Repeat the text of all the records below word for word, omitting the pictures from your answer.

++++ Data lines

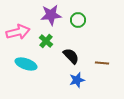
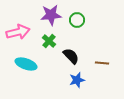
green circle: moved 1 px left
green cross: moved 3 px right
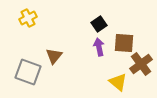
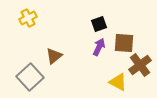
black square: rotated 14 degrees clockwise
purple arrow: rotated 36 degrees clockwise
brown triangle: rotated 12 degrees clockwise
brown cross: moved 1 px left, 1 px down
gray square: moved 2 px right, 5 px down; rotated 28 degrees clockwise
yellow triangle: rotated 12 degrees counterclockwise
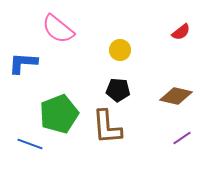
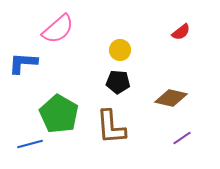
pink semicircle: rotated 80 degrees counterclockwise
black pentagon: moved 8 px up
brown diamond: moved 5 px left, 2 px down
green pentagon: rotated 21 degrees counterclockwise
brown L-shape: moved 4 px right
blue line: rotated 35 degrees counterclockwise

++++++++

> **Finished task**
green circle: moved 1 px left
green cross: moved 3 px right
black square: rotated 14 degrees clockwise
purple arrow: rotated 36 degrees clockwise
brown triangle: rotated 12 degrees clockwise
brown cross: moved 1 px left, 1 px down
gray square: moved 2 px right, 5 px down; rotated 28 degrees clockwise
yellow triangle: rotated 12 degrees counterclockwise
pink semicircle: rotated 80 degrees counterclockwise
black pentagon: moved 8 px up
brown diamond: moved 5 px left, 2 px down
green pentagon: rotated 21 degrees counterclockwise
brown L-shape: moved 4 px right
blue line: rotated 35 degrees counterclockwise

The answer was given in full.